#### YOUR ASSIGNMENT:
Only the lines of the data below from the one with "- moved: LeafGreenLeadPencil" through the one with "- replaced: PureWhiteEggShape" are wanted. Repeat them exactly.

#### LISTED RECORDS:
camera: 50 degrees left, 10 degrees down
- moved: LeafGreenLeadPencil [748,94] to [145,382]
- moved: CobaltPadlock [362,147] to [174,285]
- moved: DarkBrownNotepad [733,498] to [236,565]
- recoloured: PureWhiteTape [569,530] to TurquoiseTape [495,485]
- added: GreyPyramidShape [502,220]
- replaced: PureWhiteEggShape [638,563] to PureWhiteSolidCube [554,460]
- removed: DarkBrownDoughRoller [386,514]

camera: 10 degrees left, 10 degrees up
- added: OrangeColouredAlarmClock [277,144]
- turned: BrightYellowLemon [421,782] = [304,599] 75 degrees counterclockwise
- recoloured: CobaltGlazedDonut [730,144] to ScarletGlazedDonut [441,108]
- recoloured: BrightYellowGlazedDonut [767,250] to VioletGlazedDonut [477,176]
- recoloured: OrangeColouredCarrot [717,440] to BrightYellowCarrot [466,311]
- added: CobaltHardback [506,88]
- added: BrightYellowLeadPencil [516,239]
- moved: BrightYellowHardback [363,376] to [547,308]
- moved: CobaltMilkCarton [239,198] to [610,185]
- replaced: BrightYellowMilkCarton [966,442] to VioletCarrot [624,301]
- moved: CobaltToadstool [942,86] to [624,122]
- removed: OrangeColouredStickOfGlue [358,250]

* * *

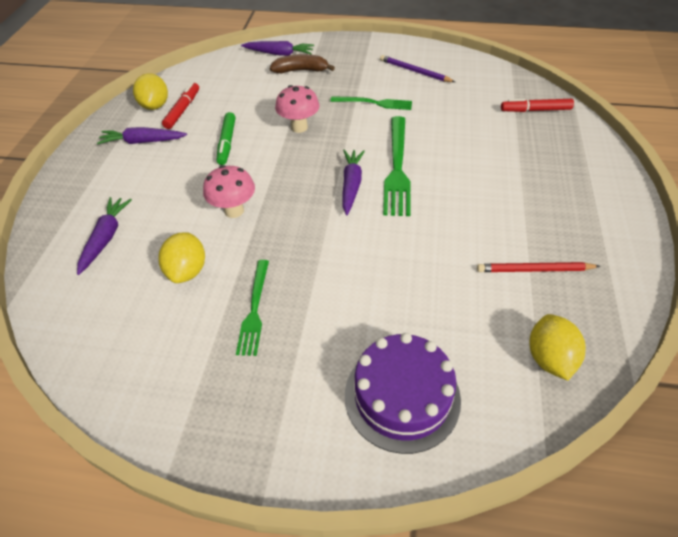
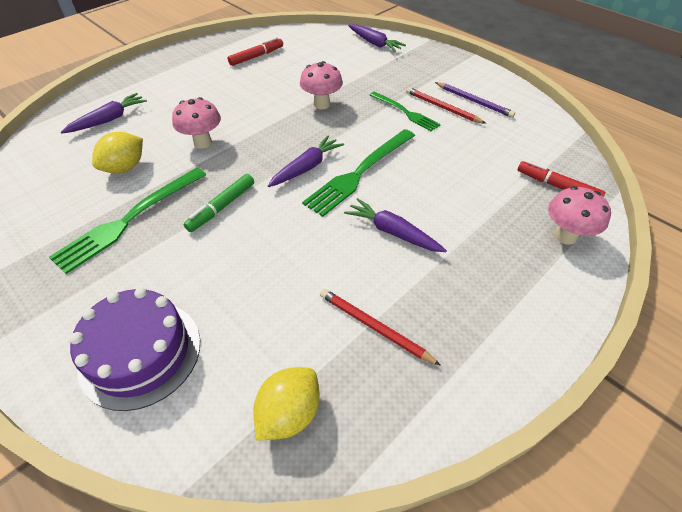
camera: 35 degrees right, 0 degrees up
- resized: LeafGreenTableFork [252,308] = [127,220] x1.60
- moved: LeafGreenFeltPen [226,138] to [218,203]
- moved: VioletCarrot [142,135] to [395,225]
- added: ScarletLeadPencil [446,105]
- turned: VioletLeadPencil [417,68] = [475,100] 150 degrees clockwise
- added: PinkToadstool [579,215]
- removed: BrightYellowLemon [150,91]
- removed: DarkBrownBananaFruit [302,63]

#### TASK RESULT:
- moved: LeafGreenLeadPencil [748,94] to [145,382]
- moved: CobaltPadlock [362,147] to [174,285]
- moved: DarkBrownNotepad [733,498] to [236,565]
- recoloured: PureWhiteTape [569,530] to TurquoiseTape [495,485]
- added: GreyPyramidShape [502,220]
- replaced: PureWhiteEggShape [638,563] to PureWhiteSolidCube [554,460]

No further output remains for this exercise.